The problem: In the records below, which lines include "none"? Copy them.

Change listing data:
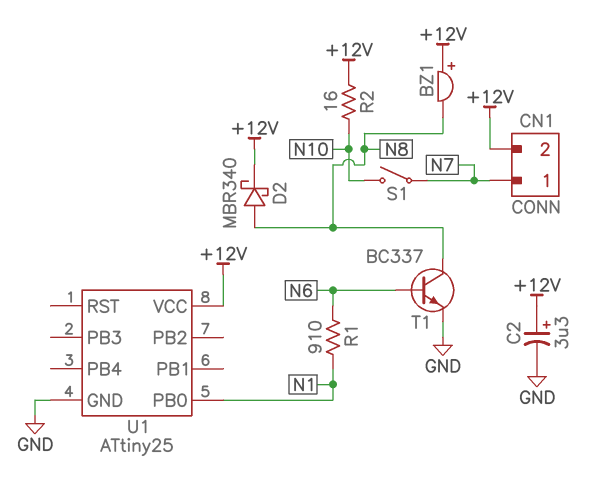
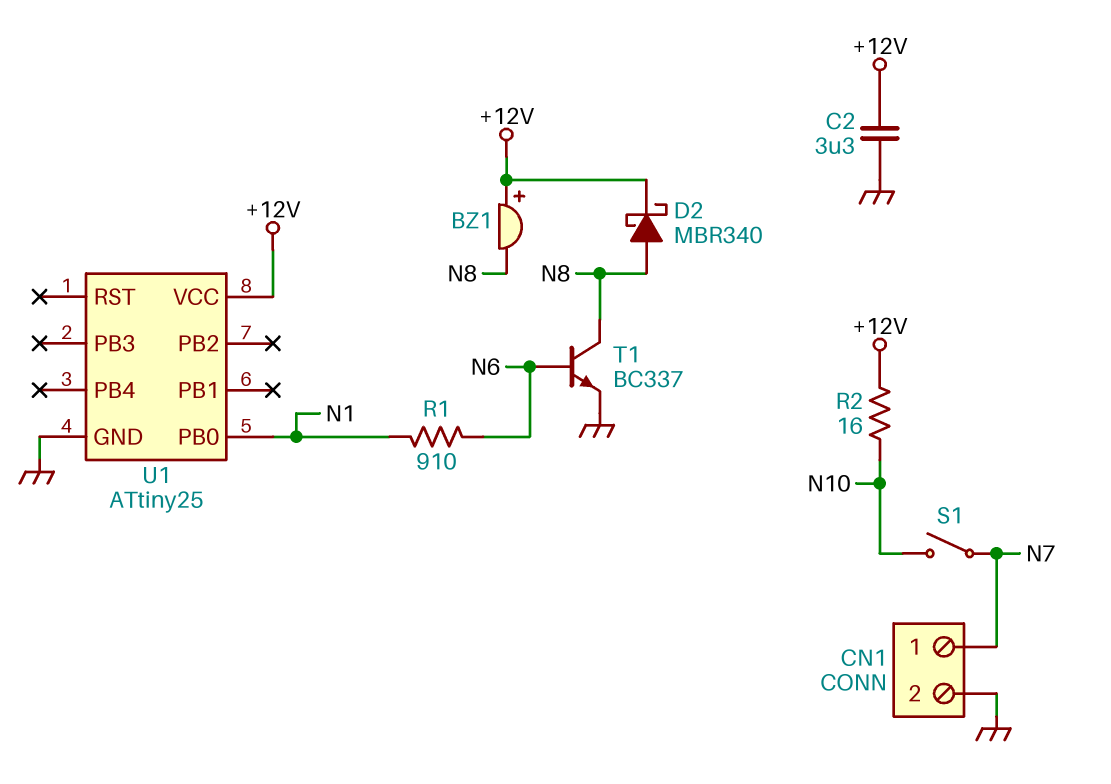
C2: 3.3uF (plus +12V, minus GND) -> 3.3uF (+12V, GND)
CN1 pin 2: +12V -> GND

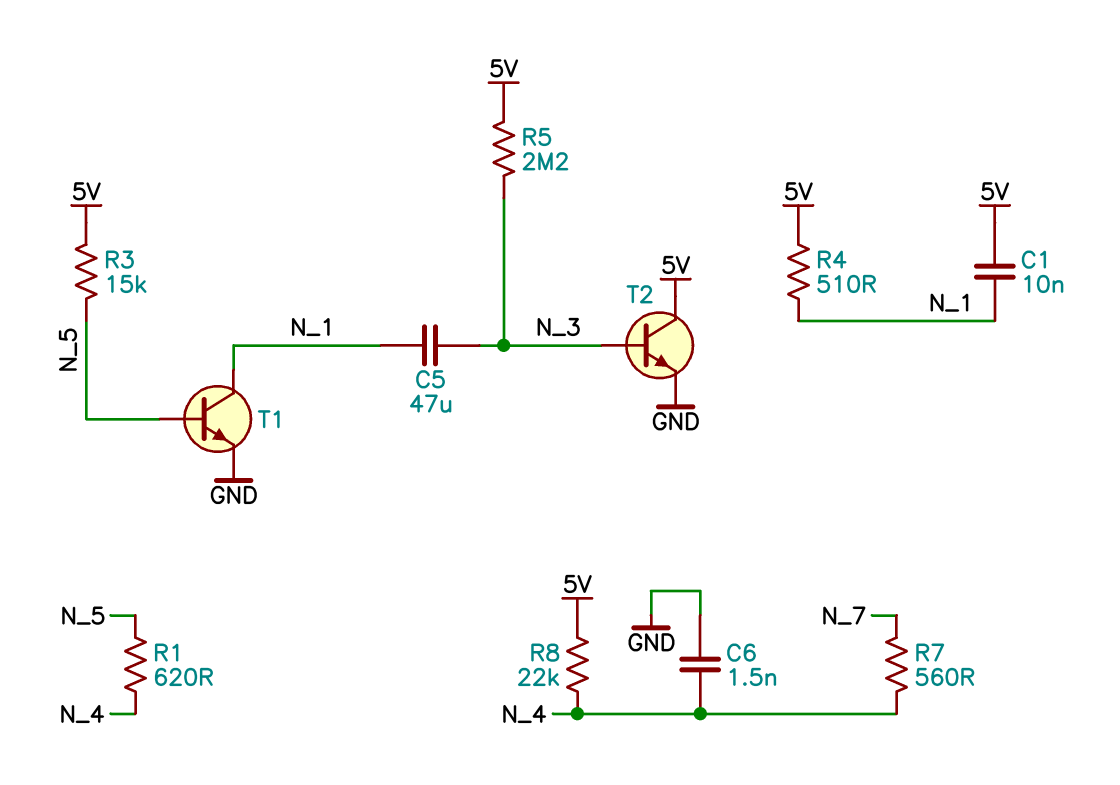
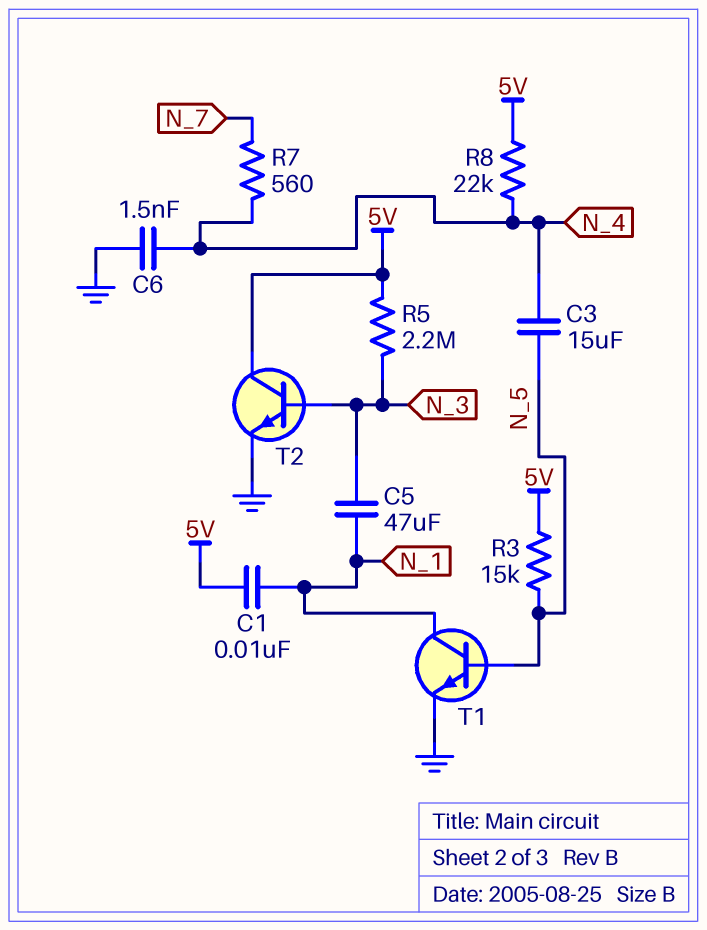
C3: none -> 15uF (N_4, N_5)
R1: 620 (N_4, N_5) -> none
R4: 510 (5V, N_1) -> none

Answer for this exercise:
C3: none -> 15uF (N_4, N_5)
R1: 620 (N_4, N_5) -> none
R4: 510 (5V, N_1) -> none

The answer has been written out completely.